■ EXERCISE BRIEF
Count the lines below that hold "pink". Give the number without comment.

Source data
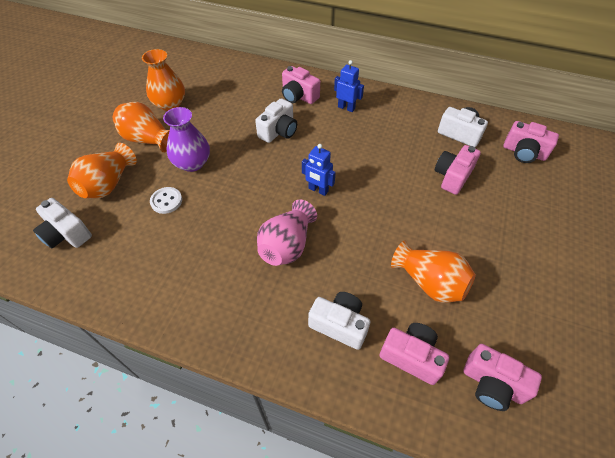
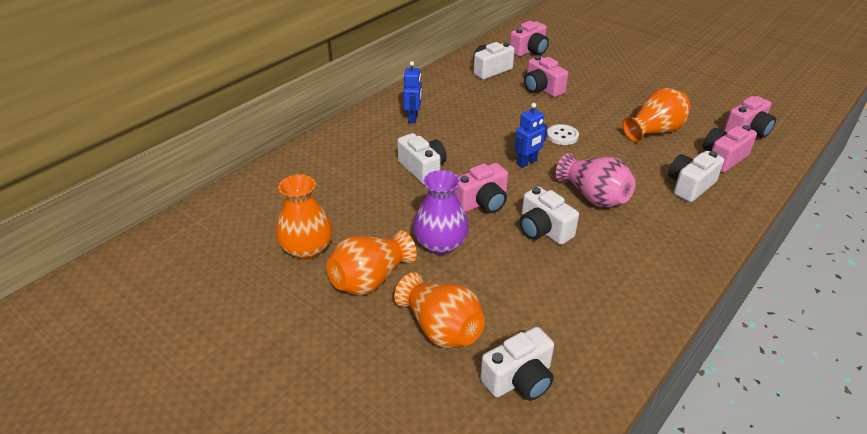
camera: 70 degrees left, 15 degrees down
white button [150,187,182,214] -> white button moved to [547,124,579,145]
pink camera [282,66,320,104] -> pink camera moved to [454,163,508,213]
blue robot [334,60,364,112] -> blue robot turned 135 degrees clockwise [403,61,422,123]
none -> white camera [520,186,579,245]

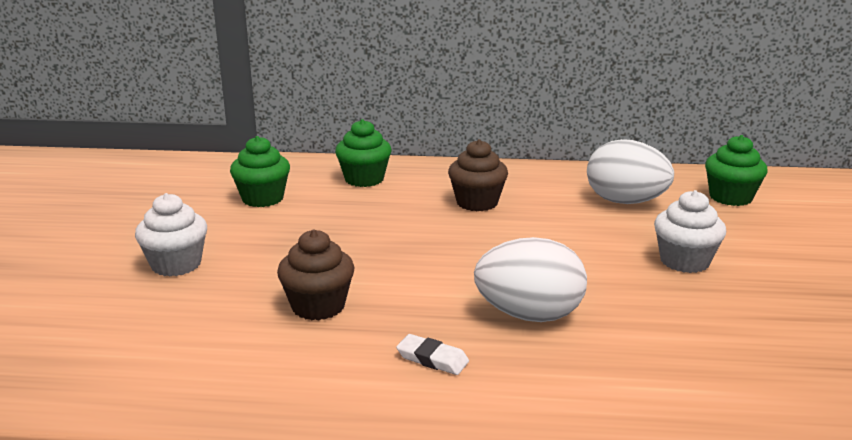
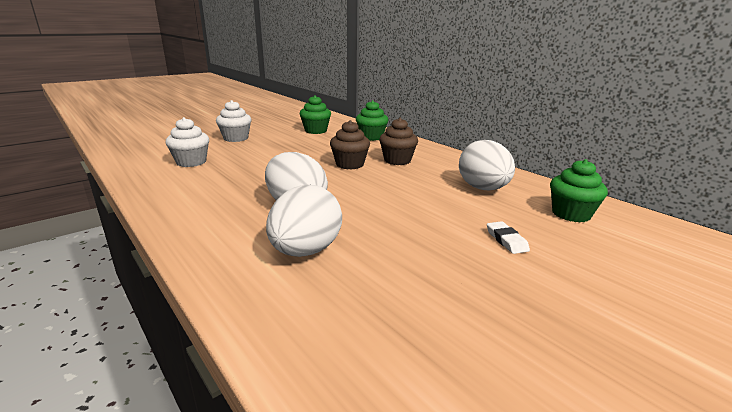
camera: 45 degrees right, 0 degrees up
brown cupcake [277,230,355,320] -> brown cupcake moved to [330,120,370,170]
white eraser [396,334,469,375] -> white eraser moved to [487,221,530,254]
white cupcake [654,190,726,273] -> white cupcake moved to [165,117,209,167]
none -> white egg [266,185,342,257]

...

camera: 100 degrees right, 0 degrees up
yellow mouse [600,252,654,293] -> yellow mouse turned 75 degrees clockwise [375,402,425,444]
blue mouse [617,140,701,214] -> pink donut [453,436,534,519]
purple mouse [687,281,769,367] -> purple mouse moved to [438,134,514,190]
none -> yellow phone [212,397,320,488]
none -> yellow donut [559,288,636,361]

==

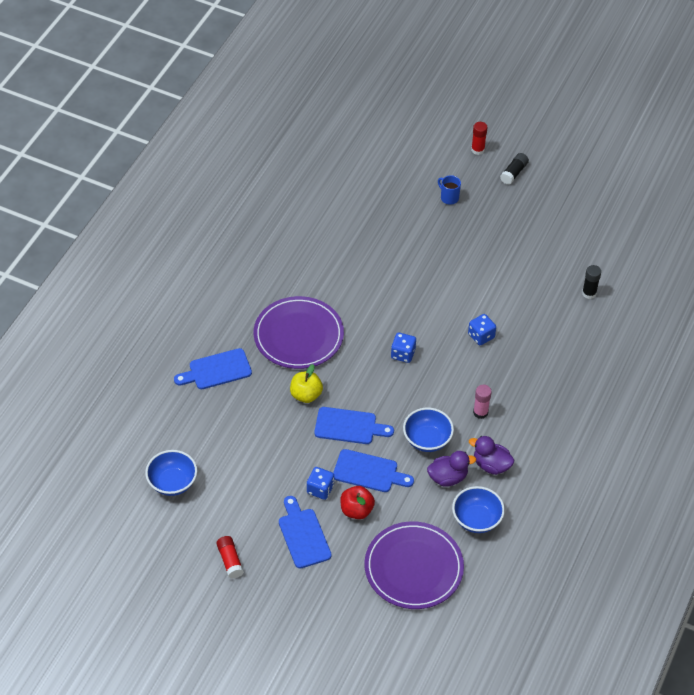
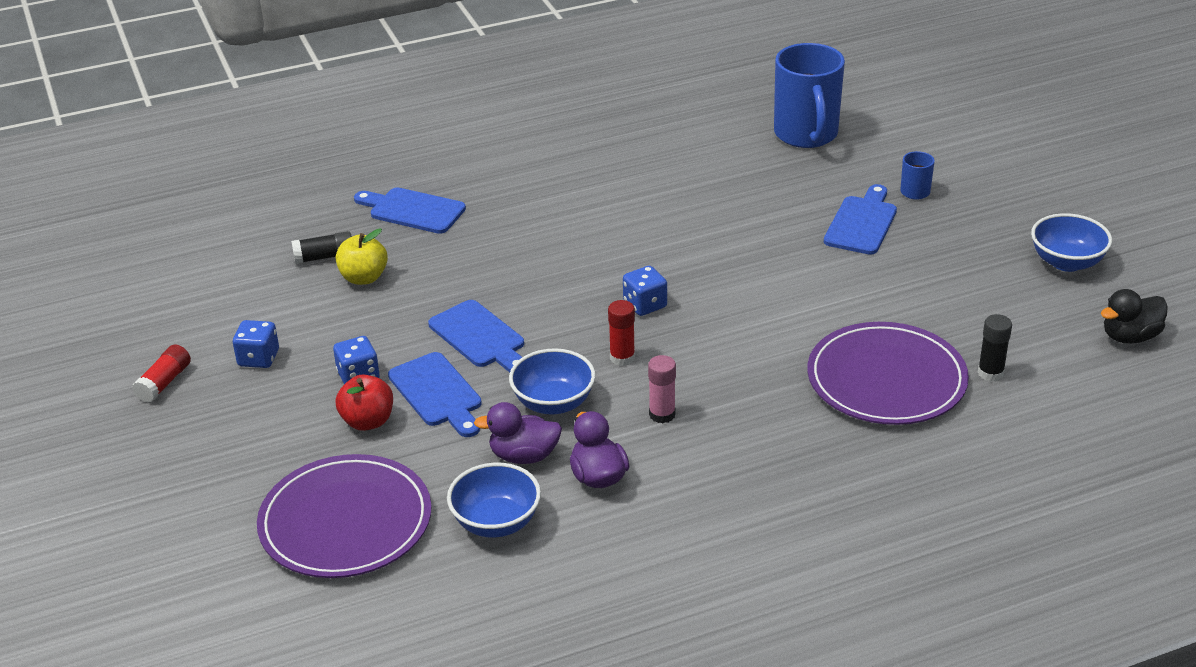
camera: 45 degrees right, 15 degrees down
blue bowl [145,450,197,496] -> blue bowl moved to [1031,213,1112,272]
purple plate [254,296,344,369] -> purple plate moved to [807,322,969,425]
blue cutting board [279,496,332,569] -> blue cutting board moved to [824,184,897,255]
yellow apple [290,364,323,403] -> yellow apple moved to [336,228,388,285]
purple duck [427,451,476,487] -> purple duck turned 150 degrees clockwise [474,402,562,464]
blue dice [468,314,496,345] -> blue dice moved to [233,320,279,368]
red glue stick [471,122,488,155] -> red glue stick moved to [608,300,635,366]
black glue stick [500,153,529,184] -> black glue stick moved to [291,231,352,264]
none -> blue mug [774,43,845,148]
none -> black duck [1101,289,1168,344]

■ OUTPUT
2